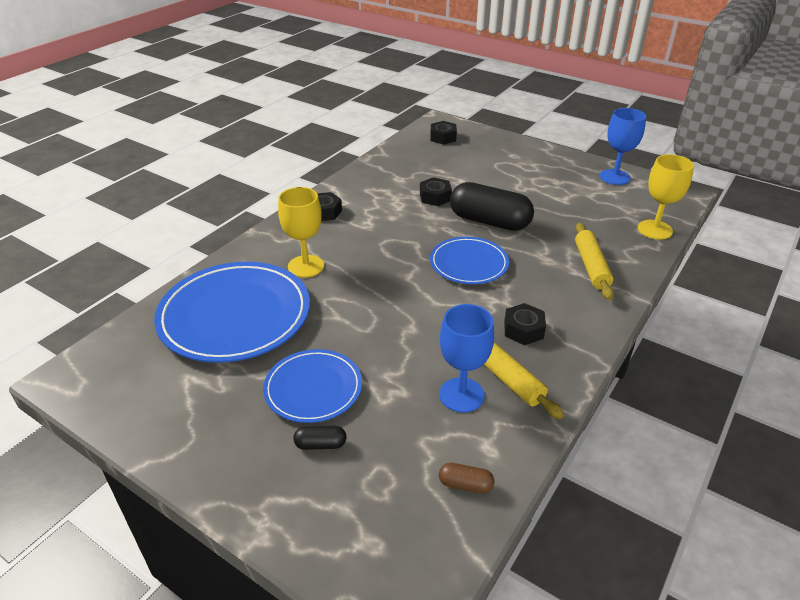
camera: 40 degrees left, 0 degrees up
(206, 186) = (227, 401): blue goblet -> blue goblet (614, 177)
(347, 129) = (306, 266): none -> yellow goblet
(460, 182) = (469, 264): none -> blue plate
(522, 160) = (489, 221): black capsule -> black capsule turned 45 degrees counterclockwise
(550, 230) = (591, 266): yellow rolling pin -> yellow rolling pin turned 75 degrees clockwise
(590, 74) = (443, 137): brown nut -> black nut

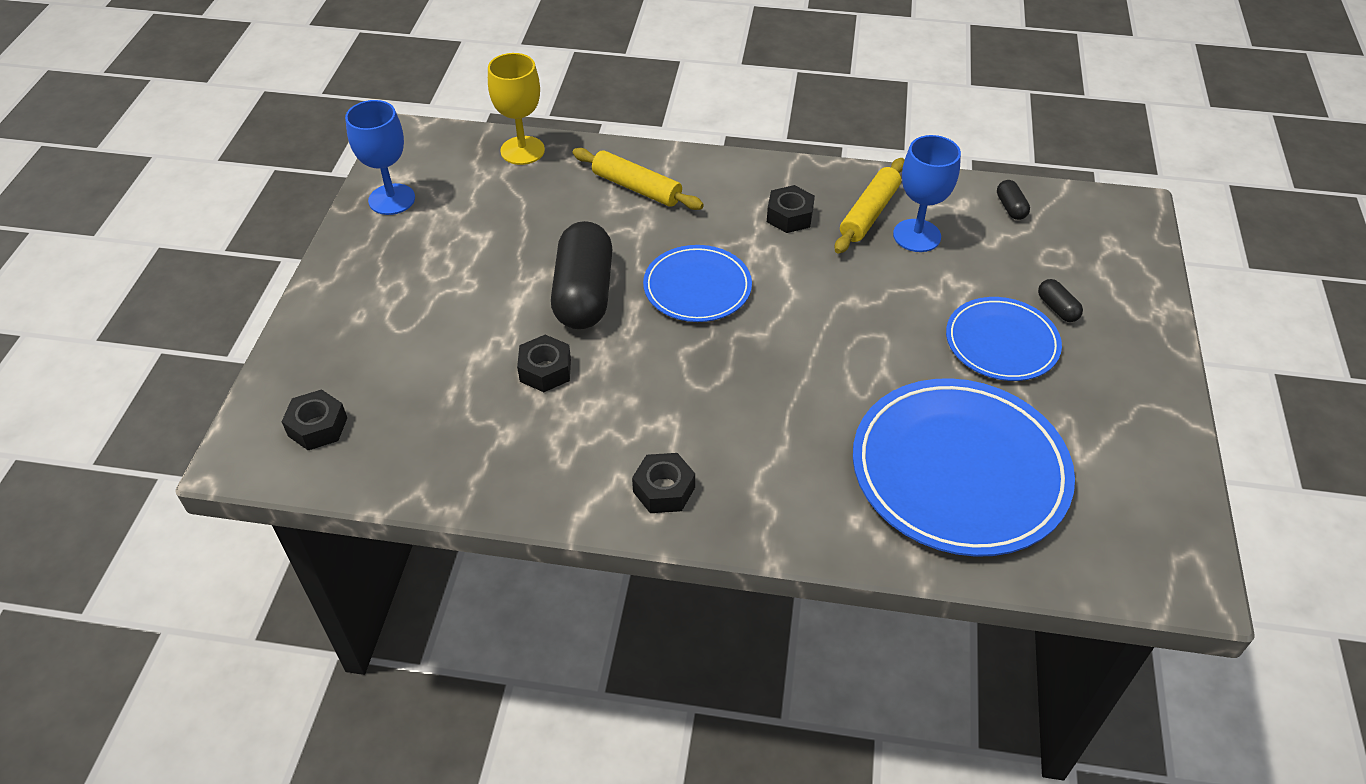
camera: 115 degrees left, 10 degrees up
(306, 266) = (812, 447): yellow goblet -> none
(465, 485) = (1010, 207): brown capsule -> black capsule
(591, 266) = (636, 188): yellow rolling pin -> yellow rolling pin turned 60 degrees clockwise

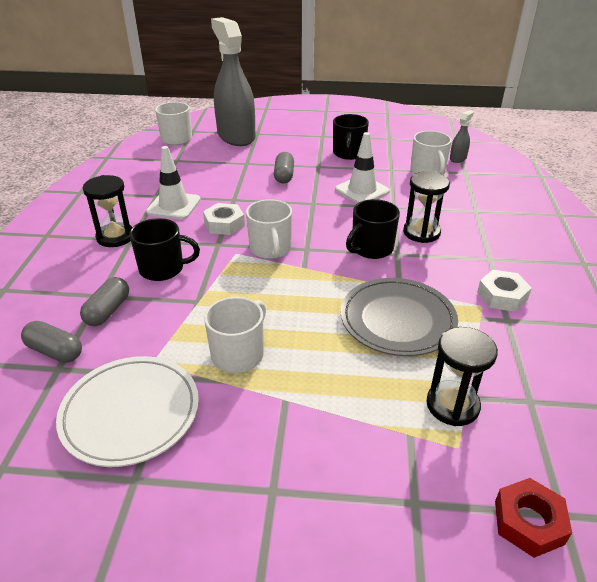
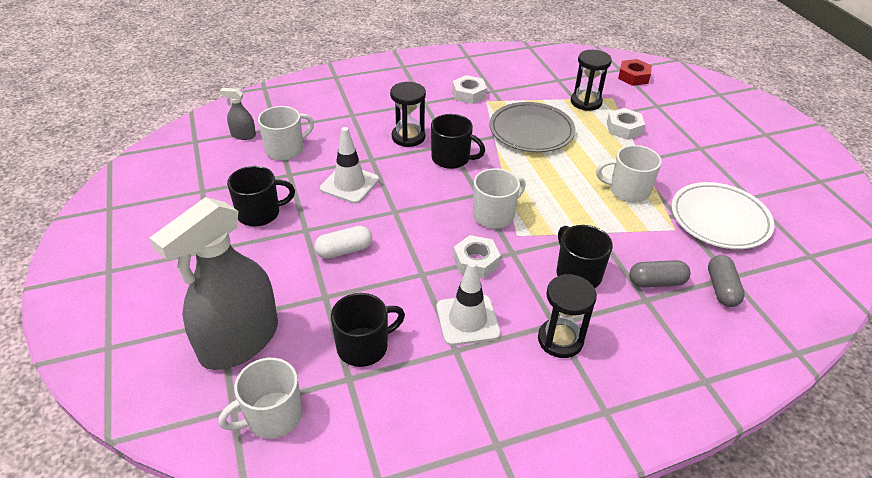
camera: 115 degrees left, 5 degrees up
(193, 168) = (364, 346): none -> black mug
(284, 176) = (344, 250): grey capsule -> white capsule
(366, 417) = (624, 128): none -> white nut

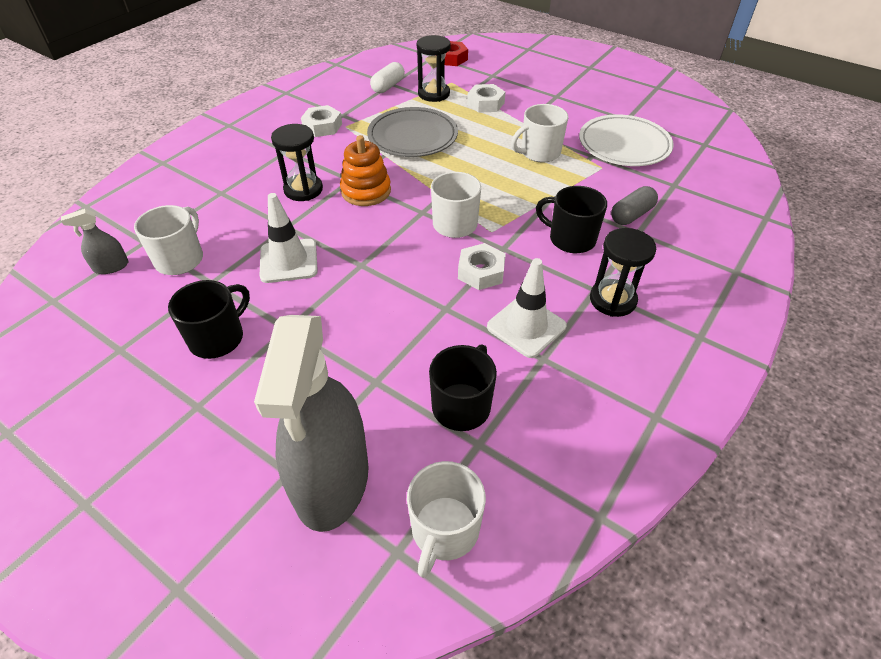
camera: 35 degrees left, 5 degrees up
(344, 250) = (349, 327): white capsule -> white capsule (388, 86)
(451, 158) = (366, 191): black mug -> orange stacking toy
(721, 289) = (677, 197): grey capsule -> none

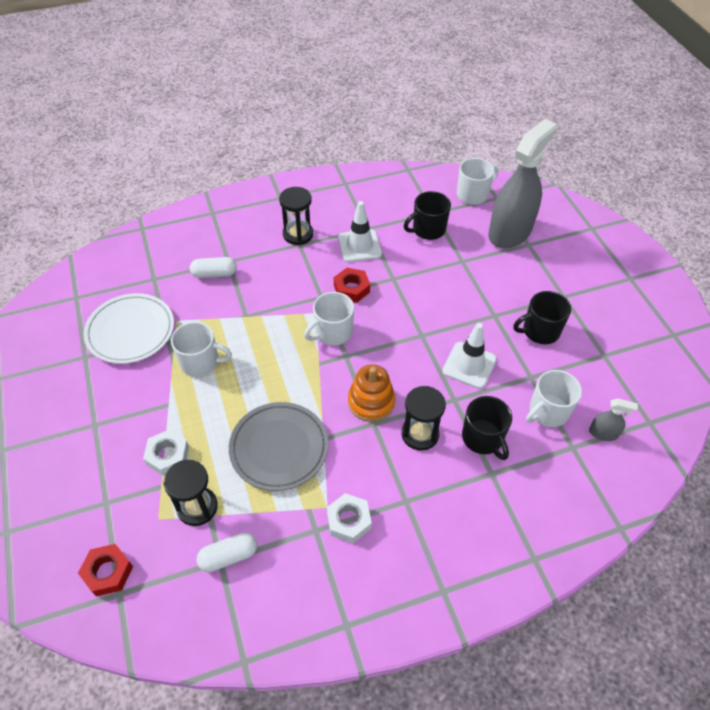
camera: 145 degrees left, 5 degrees up
(481, 272) = (351, 288): white nut -> red nut
(570, 239) = (273, 279): black mug -> black mug (483, 438)
(631, 215) = (214, 274): grey capsule -> white capsule

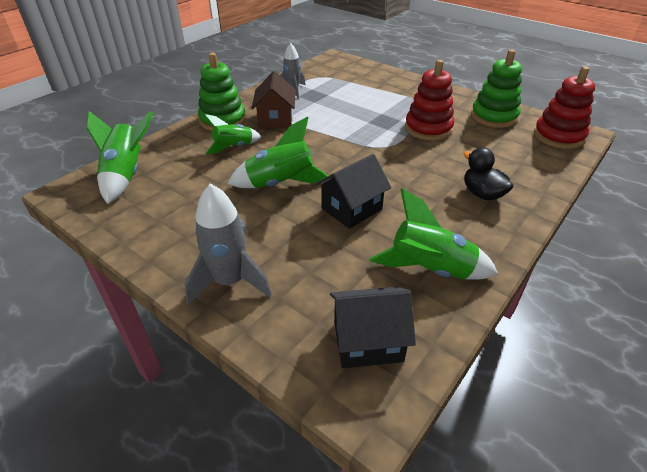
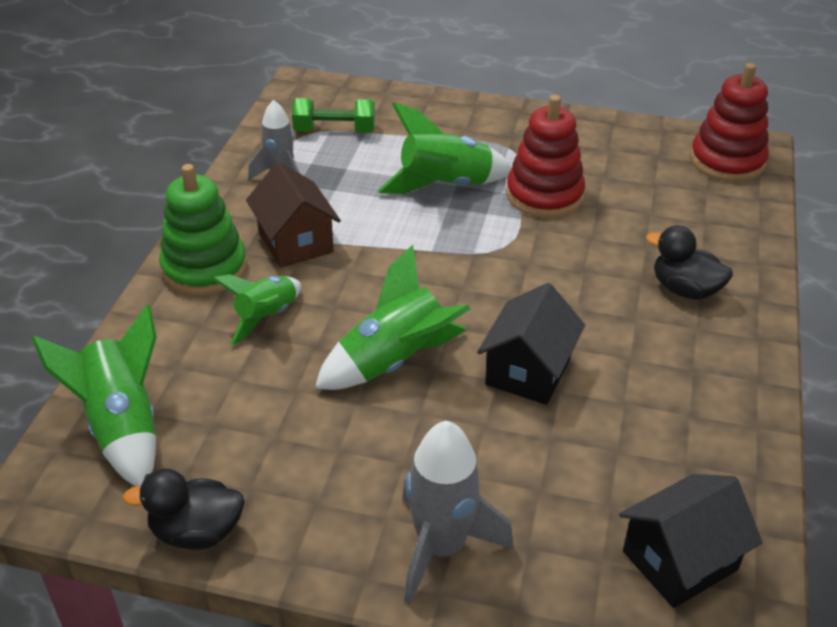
camera: 25 degrees left, 0 degrees up
(116, 231) = (196, 532): none -> black duck
(335, 78) = (334, 131): none -> green dumbbell
(430, 270) = (690, 431): green rocket -> green rocket (445, 186)
(494, 116) = (623, 148): green stacking toy -> none

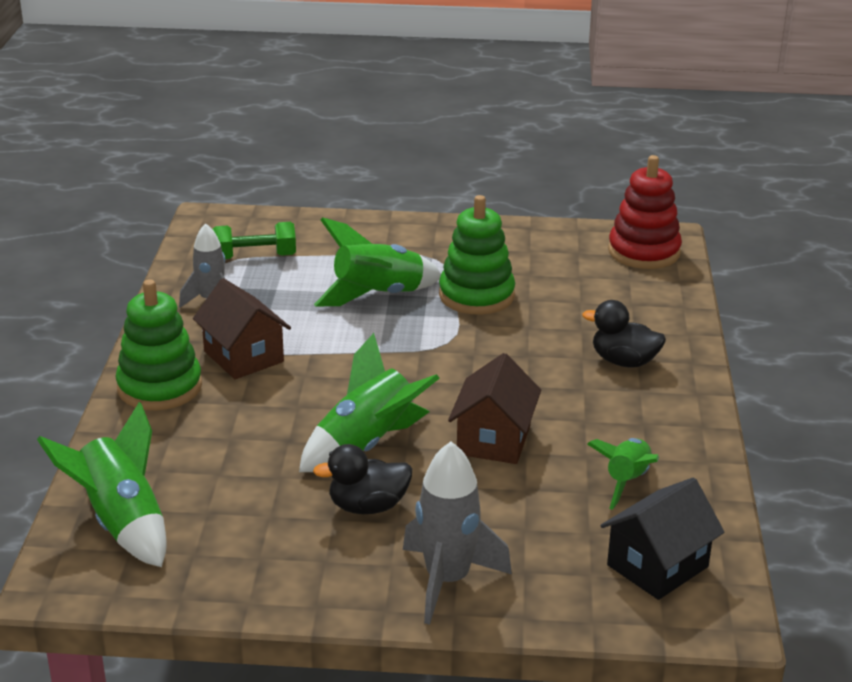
camera: 10 degrees left, 10 degrees down
(196, 532) = (220, 595): black duck -> black duck (368, 506)
(266, 317) = (234, 421): green rocket -> green rocket (626, 481)
(528, 371) = (494, 440): black house -> brown house
(544, 195) = (476, 295): red stacking toy -> green stacking toy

------

AIM OF THE EXERCISE
Word for word, retype the lines in the entries above that run from the one with "(284, 176) = (344, 250): grey" through the one with "(116, 231) = (196, 532): none -> black duck". Both ends count; pictures do not.

SOLUTION FOR THIS PROBLEM
(284, 176) = (344, 250): grey capsule -> white capsule
(366, 417) = (624, 128): none -> white nut

camera: 35 degrees left, 5 degrees up
(344, 250) = (349, 327): white capsule -> white capsule (388, 86)
(451, 158) = (366, 191): black mug -> orange stacking toy
(721, 289) = (677, 197): grey capsule -> none

camera: 145 degrees left, 5 degrees up
(481, 272) = (351, 288): white nut -> red nut
(570, 239) = (273, 279): black mug -> black mug (483, 438)
(631, 215) = (214, 274): grey capsule -> white capsule

camera: 25 degrees left, 0 degrees up
(116, 231) = (196, 532): none -> black duck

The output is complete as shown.